Instructions to follow
Locate each line of the records below that contains the string "Violine" and copy those lines.

Data to process

--- START ---

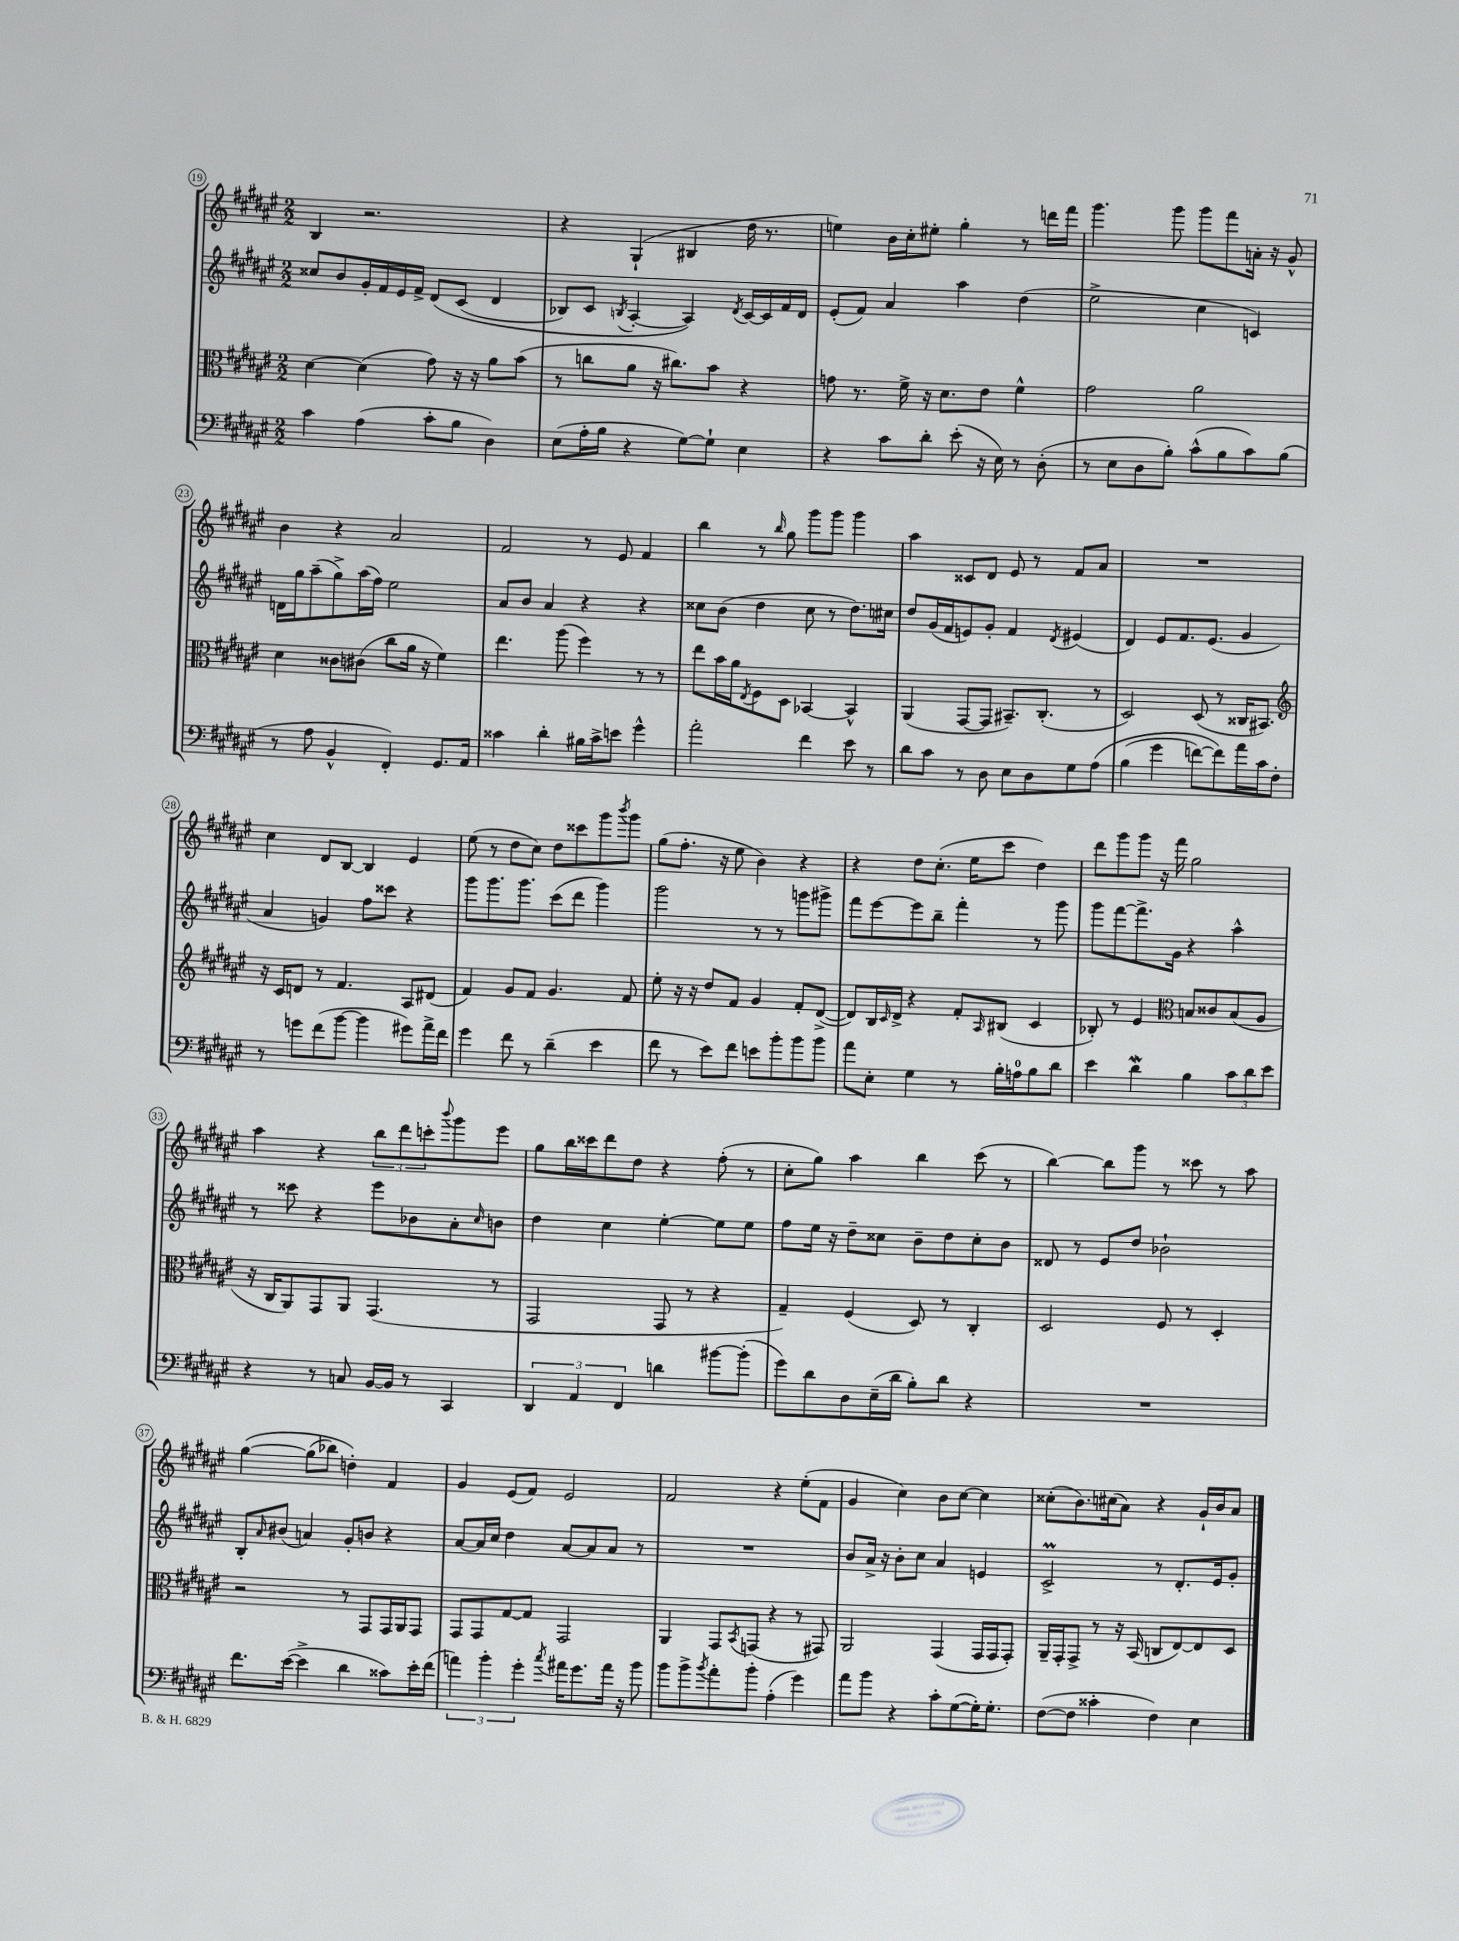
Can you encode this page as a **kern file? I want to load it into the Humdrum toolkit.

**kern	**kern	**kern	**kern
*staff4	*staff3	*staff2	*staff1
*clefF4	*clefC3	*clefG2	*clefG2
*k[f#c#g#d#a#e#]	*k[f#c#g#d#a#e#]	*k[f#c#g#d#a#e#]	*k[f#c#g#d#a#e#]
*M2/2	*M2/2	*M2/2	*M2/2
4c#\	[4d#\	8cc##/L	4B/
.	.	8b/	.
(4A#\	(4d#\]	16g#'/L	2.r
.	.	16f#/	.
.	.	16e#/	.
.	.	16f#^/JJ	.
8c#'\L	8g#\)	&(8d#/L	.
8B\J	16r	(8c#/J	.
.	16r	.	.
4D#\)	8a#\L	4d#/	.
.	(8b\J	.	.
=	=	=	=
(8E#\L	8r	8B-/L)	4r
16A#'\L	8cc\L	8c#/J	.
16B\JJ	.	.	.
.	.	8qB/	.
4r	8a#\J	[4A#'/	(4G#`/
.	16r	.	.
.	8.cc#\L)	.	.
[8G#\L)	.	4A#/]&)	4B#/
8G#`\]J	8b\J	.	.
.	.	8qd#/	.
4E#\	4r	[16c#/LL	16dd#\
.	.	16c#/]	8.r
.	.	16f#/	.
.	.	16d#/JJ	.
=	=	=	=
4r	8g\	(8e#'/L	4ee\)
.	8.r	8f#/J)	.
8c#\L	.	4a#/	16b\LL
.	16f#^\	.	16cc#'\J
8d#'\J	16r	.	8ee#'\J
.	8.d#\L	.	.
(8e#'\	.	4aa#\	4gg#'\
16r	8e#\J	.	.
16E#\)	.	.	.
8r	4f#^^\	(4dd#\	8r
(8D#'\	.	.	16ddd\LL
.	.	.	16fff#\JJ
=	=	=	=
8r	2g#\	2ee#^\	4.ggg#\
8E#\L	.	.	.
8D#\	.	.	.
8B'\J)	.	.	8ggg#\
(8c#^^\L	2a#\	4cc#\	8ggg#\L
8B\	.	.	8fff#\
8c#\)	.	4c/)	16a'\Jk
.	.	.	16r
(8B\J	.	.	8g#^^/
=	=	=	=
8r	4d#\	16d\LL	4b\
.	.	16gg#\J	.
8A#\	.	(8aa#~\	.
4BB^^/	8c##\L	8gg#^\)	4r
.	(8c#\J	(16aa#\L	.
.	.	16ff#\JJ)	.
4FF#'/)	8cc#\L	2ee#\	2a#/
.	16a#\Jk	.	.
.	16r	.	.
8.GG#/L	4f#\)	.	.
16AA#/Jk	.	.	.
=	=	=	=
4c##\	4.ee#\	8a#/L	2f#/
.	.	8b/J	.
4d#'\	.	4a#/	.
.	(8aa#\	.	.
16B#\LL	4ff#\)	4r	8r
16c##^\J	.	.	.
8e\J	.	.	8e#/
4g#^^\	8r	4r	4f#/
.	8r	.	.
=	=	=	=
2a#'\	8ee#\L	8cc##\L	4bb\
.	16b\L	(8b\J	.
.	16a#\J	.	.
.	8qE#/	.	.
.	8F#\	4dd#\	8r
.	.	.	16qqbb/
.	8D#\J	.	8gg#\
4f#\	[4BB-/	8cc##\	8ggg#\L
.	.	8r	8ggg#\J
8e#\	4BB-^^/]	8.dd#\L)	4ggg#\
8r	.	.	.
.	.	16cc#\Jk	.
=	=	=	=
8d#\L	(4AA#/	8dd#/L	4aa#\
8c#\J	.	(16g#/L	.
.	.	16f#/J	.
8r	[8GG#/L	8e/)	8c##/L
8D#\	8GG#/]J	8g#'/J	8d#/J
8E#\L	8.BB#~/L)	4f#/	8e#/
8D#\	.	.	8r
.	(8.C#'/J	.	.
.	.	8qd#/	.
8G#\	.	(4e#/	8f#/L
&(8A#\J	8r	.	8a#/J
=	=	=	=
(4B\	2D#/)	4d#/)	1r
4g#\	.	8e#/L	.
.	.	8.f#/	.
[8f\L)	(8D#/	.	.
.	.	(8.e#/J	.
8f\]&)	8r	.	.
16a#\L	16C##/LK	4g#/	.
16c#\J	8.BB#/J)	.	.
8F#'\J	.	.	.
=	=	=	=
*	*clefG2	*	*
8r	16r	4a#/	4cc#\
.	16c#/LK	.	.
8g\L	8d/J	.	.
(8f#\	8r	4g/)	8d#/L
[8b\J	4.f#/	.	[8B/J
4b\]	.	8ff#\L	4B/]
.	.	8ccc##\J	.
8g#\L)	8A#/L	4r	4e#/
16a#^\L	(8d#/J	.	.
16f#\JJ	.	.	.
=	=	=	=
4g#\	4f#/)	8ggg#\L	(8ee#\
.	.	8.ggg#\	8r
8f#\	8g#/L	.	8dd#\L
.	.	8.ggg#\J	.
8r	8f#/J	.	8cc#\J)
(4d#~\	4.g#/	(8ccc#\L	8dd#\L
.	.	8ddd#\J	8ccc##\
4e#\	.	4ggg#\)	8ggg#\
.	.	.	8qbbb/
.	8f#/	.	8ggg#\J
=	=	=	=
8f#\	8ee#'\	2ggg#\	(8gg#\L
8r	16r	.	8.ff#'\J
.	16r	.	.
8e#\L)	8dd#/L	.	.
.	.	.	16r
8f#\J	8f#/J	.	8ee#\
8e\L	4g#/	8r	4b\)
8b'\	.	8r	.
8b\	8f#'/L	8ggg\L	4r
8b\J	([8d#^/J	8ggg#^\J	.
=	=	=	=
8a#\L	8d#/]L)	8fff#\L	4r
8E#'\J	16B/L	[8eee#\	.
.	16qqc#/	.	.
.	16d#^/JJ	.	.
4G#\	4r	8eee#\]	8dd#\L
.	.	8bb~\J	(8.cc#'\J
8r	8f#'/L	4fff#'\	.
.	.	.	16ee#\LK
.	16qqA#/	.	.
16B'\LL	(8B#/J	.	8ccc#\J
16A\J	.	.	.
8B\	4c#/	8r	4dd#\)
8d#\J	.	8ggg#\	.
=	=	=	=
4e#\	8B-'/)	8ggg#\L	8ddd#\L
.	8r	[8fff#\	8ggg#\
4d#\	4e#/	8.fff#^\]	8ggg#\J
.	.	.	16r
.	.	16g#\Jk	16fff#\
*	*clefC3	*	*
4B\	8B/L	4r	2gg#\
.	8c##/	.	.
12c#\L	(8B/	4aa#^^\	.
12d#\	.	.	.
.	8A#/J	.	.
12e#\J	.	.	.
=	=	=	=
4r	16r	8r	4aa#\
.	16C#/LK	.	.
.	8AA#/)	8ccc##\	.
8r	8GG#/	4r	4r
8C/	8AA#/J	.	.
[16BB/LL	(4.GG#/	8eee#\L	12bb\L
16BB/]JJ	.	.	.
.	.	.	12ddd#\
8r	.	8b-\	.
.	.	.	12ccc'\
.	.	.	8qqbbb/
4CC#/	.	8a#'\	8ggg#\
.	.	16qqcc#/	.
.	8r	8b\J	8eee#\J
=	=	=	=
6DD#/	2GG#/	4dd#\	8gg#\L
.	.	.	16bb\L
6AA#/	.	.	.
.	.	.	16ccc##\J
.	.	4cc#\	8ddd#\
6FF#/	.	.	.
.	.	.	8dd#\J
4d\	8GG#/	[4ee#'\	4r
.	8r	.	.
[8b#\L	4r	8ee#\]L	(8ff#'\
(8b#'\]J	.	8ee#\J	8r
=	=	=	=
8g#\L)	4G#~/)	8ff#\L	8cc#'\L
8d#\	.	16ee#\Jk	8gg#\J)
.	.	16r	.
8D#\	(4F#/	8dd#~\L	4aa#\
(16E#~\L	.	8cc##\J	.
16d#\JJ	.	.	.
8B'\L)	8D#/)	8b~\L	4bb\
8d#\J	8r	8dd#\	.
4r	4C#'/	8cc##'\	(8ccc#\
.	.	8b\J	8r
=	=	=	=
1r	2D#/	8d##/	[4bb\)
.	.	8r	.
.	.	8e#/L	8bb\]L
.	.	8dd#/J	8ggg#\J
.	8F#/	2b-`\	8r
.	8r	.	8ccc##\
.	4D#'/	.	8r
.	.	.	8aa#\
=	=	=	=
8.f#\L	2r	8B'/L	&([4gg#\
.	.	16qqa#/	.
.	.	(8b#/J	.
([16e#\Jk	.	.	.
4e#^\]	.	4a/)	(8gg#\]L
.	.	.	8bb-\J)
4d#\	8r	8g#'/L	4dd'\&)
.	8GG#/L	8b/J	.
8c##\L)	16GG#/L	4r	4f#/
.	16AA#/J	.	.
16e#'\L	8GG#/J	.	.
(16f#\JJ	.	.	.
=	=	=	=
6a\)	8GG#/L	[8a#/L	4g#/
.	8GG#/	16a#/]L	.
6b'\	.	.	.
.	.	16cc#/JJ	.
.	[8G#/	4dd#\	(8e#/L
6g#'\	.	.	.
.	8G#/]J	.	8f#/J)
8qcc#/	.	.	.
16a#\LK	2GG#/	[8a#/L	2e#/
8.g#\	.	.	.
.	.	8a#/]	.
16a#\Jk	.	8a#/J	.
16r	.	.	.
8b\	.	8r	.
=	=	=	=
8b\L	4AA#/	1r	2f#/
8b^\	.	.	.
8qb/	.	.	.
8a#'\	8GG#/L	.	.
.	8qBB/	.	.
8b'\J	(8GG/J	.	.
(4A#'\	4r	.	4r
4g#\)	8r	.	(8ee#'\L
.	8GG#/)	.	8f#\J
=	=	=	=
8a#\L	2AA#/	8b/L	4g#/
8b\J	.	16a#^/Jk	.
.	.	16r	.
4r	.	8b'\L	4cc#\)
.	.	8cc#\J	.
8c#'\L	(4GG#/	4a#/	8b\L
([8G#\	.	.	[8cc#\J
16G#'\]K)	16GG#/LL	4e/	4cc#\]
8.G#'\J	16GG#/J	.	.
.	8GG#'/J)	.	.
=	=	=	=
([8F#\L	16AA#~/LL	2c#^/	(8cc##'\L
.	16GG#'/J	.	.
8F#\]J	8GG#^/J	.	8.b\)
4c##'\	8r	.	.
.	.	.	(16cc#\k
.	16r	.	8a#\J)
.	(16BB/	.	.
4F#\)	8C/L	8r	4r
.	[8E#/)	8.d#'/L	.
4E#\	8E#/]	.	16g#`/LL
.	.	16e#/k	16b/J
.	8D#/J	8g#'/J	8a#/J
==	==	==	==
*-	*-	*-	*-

--- END ---
--- START ---

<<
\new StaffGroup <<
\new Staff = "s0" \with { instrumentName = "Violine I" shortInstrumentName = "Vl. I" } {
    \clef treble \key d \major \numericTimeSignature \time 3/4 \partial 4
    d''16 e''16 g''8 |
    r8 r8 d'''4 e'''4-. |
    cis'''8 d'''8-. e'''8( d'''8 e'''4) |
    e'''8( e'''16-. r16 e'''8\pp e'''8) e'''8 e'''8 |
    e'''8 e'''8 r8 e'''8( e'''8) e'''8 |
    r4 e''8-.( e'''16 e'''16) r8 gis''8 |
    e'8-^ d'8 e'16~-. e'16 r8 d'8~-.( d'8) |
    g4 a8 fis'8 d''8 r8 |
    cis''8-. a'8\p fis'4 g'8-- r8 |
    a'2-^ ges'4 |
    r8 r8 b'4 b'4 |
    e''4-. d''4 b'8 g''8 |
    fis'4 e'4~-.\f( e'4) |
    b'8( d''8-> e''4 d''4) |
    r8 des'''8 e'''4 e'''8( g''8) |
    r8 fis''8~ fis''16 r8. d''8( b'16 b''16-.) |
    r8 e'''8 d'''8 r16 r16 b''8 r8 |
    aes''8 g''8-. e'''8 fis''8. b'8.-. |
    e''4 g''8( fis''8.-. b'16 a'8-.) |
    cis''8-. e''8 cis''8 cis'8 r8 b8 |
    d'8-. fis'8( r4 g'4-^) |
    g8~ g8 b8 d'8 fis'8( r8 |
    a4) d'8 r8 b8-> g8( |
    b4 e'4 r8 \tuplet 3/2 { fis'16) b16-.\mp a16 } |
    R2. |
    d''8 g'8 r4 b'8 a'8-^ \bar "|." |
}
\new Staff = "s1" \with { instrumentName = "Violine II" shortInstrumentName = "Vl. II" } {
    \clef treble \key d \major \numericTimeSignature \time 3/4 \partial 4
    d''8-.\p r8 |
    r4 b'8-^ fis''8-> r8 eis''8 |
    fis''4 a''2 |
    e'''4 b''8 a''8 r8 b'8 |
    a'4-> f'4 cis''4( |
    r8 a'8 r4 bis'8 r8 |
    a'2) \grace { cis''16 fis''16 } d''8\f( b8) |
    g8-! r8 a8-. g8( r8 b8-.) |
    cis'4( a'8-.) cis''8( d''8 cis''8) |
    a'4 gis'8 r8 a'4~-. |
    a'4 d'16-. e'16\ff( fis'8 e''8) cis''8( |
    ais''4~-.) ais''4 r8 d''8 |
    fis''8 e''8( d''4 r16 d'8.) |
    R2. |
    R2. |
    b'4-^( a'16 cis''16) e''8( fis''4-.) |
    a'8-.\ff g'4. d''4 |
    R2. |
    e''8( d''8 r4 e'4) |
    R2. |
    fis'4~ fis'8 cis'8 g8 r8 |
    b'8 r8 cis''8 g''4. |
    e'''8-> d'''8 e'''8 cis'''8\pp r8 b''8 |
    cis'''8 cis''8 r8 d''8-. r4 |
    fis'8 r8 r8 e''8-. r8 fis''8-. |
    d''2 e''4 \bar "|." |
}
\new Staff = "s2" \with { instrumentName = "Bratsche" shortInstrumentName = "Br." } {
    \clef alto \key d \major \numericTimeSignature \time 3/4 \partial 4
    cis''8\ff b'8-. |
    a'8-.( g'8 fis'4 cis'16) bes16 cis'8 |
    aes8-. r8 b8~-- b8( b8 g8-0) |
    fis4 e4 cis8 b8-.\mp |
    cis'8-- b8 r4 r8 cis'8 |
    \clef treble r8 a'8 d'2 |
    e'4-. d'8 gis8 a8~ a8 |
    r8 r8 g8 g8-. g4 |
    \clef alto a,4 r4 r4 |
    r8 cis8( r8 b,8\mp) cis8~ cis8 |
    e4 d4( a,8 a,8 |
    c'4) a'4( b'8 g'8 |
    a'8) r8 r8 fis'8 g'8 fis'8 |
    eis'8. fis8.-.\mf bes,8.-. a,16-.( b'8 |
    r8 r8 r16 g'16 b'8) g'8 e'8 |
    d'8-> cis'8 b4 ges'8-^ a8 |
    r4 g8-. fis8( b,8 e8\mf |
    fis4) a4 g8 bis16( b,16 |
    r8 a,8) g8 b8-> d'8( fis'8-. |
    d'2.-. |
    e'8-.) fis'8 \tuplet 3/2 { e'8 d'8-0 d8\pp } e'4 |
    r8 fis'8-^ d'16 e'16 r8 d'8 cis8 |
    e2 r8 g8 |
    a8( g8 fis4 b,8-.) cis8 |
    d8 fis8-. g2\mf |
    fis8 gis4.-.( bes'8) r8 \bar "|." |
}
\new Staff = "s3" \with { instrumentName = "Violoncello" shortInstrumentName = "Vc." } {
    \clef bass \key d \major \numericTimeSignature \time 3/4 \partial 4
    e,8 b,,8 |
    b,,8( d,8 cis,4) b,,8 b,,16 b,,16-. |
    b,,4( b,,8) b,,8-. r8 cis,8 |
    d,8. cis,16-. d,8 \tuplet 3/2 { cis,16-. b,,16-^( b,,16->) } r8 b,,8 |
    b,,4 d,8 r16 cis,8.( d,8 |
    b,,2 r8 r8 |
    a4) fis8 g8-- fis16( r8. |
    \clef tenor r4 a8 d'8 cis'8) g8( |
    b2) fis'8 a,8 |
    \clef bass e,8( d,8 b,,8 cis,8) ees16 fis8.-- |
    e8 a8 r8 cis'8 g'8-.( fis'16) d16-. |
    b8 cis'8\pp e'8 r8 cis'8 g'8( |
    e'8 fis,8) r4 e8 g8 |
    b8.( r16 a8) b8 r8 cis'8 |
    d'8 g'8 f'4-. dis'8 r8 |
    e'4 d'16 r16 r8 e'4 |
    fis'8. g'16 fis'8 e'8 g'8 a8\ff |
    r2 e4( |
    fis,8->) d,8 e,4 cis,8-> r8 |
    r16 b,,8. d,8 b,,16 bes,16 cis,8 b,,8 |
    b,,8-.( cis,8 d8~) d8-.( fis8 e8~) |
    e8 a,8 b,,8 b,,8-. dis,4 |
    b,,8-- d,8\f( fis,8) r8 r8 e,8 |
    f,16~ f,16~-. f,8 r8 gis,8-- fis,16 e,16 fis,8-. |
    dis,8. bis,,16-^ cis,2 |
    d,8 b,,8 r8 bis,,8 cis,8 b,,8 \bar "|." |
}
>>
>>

--- END ---

Exercise solution
\new Staff = "s0" \with { instrumentName = "Violine I" shortInstrumentName = "Vl. I" } {
\new Staff = "s1" \with { instrumentName = "Violine II" shortInstrumentName = "Vl. II" } {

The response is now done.